Aim of the exercise:
Across the material below, how many lines hold the word "none"? Only the number should be given.

Information shown:
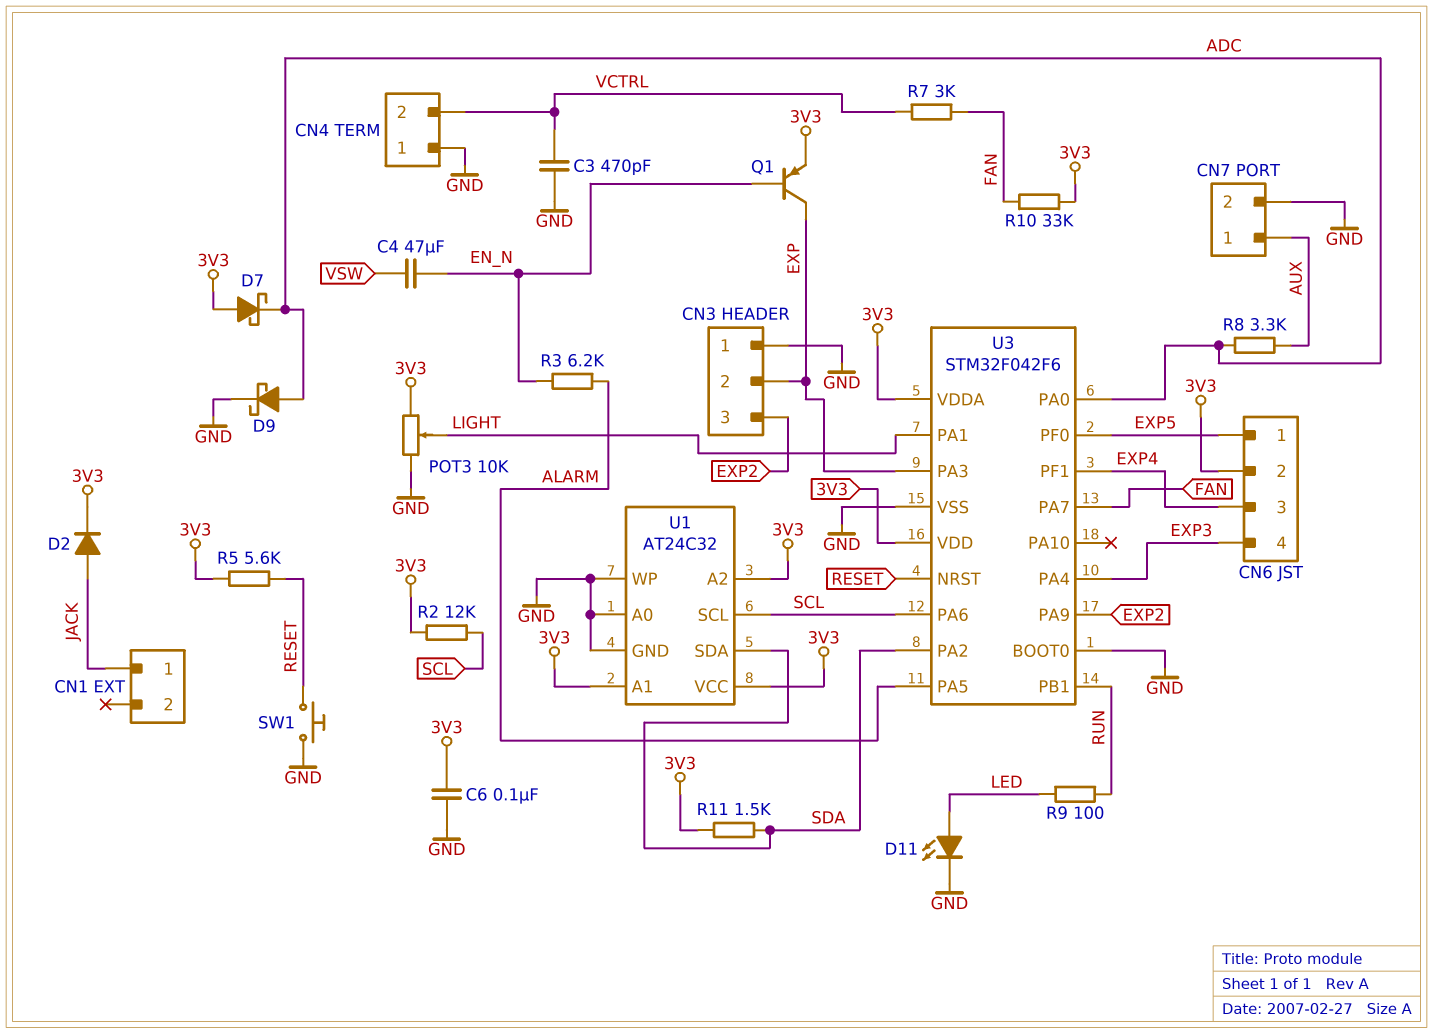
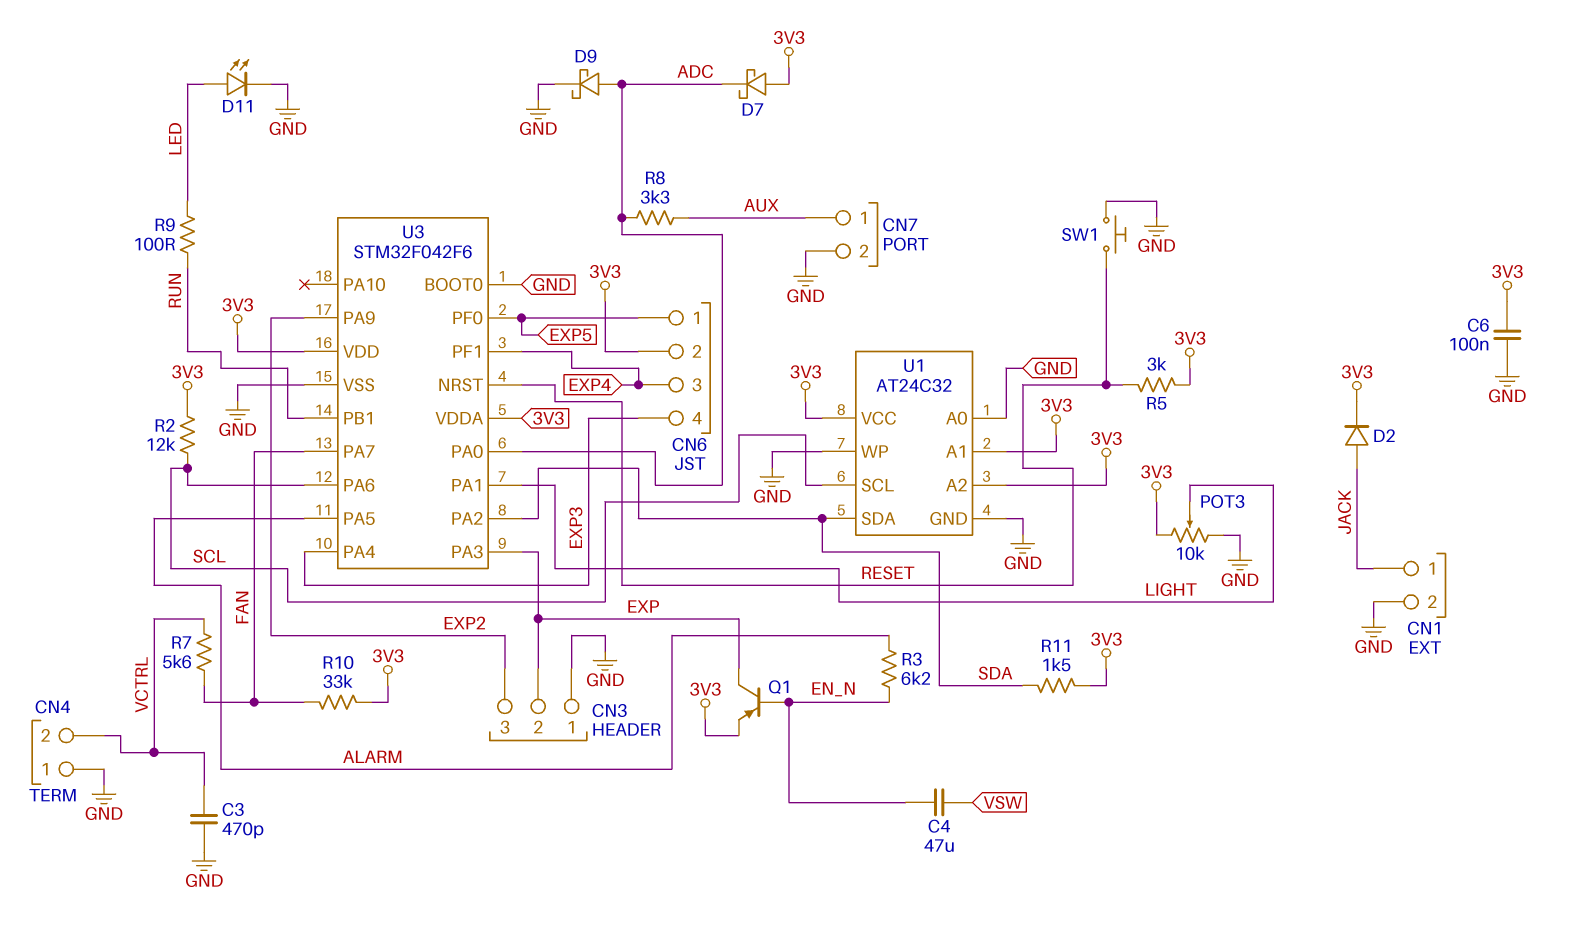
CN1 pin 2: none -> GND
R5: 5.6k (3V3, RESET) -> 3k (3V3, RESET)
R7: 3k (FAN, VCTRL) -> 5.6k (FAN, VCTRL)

--

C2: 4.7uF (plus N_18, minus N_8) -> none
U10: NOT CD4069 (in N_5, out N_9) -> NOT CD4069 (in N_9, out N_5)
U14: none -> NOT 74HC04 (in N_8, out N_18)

--

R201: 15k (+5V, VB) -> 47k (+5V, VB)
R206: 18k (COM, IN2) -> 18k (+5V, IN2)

Response box:
3